__EXERCISE DETAILS__. Output each entry verbatim and exclude every picture from it.

⟨

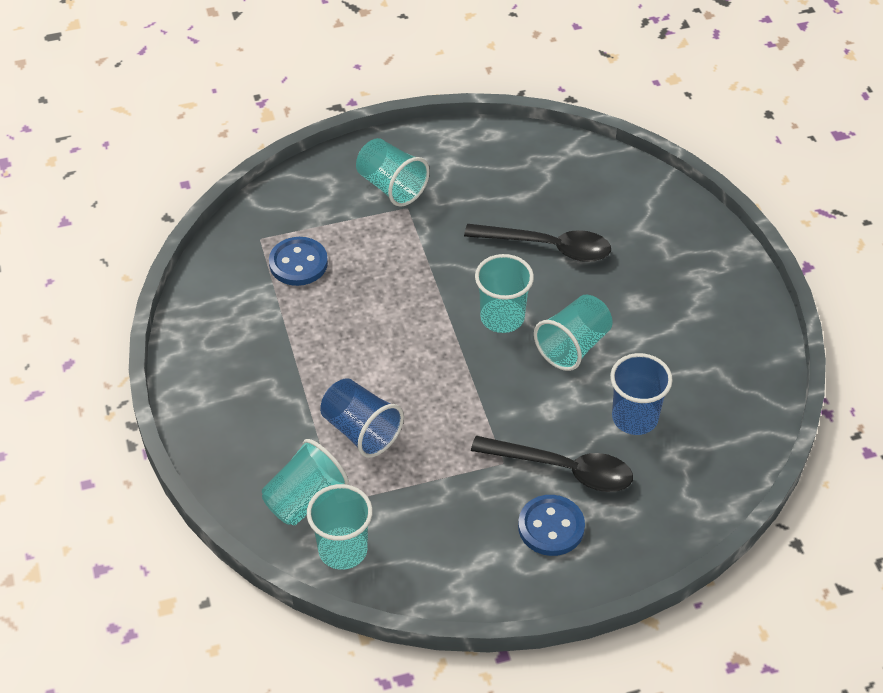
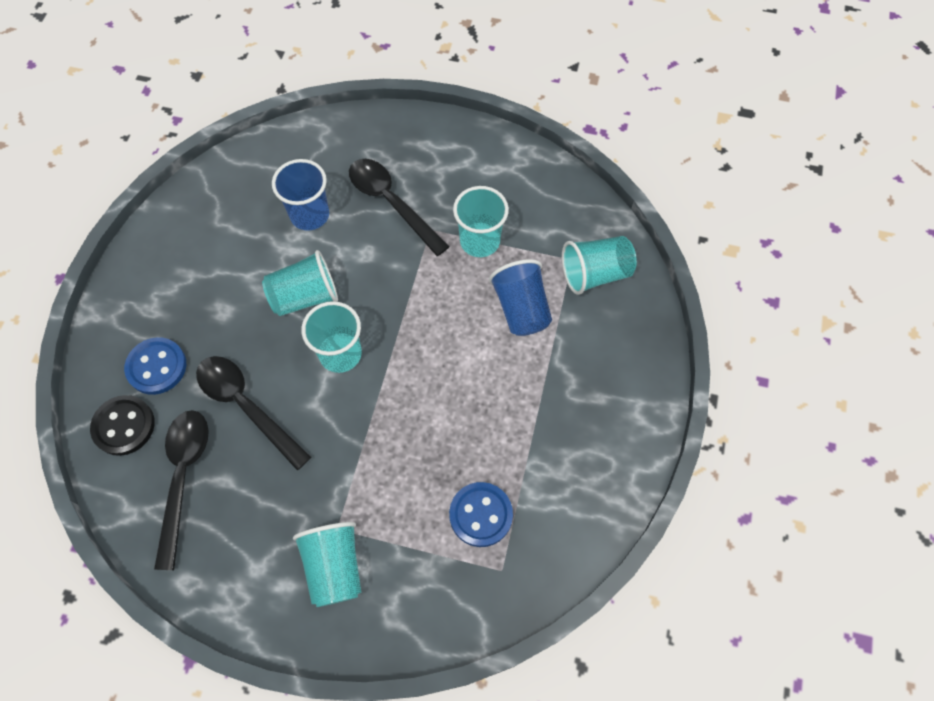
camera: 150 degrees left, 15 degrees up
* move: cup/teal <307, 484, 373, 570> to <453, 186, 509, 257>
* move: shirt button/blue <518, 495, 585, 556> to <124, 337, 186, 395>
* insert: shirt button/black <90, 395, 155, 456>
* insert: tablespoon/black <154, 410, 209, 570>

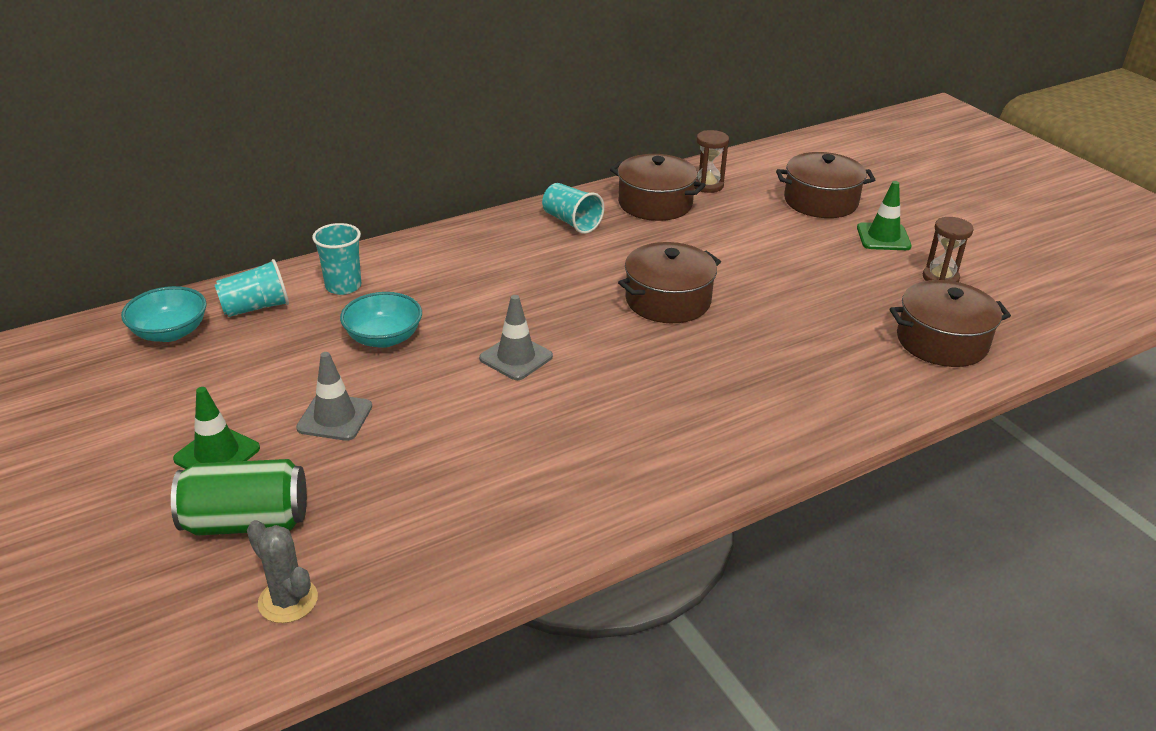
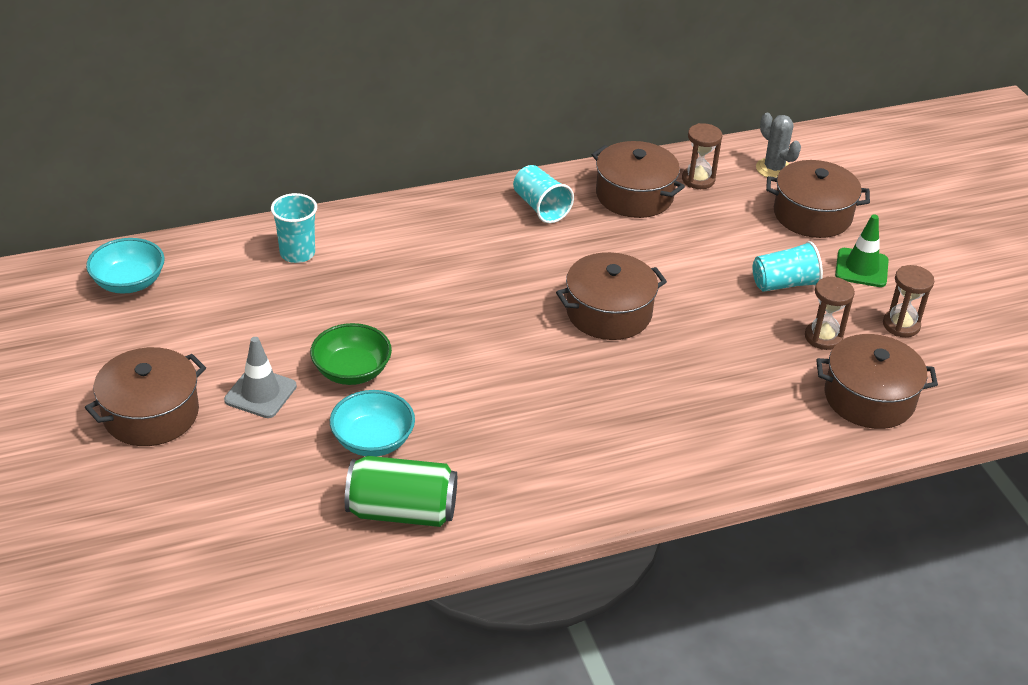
camera: 10 degrees right, 5 degrees up
* move: cup/teal <215, 259, 289, 317> to <753, 241, 823, 292>
* move: serving bowl/teal <340, 292, 422, 348> to <330, 390, 415, 456>
* delete: traffic cone/gray <479, 295, 553, 380>
* replace: traffic cone/leaf-green <173, 387, 260, 469> to cooking pot/russet <85, 347, 206, 446>
* move: tin/leaf-green <171, 459, 307, 536> to <345, 456, 457, 527>
* move: saguaro cactus/gray <247, 520, 318, 623> to <756, 113, 801, 177>
* insert: sand timer/russet <805, 277, 855, 350>
* insert: serving bowl/leaf-green <310, 323, 392, 385>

⟩

__TASK ANSWER__.
camera: 150 degrees left, 15 degrees up
* move: cup/teal <307, 484, 373, 570> to <453, 186, 509, 257>
* move: shirt button/blue <518, 495, 585, 556> to <124, 337, 186, 395>
* insert: shirt button/black <90, 395, 155, 456>
* insert: tablespoon/black <154, 410, 209, 570>

camera: 10 degrees right, 5 degrees up
* move: cup/teal <215, 259, 289, 317> to <753, 241, 823, 292>
* move: serving bowl/teal <340, 292, 422, 348> to <330, 390, 415, 456>
* delete: traffic cone/gray <479, 295, 553, 380>
* replace: traffic cone/leaf-green <173, 387, 260, 469> to cooking pot/russet <85, 347, 206, 446>
* move: tin/leaf-green <171, 459, 307, 536> to <345, 456, 457, 527>
* move: saguaro cactus/gray <247, 520, 318, 623> to <756, 113, 801, 177>
* insert: sand timer/russet <805, 277, 855, 350>
* insert: serving bowl/leaf-green <310, 323, 392, 385>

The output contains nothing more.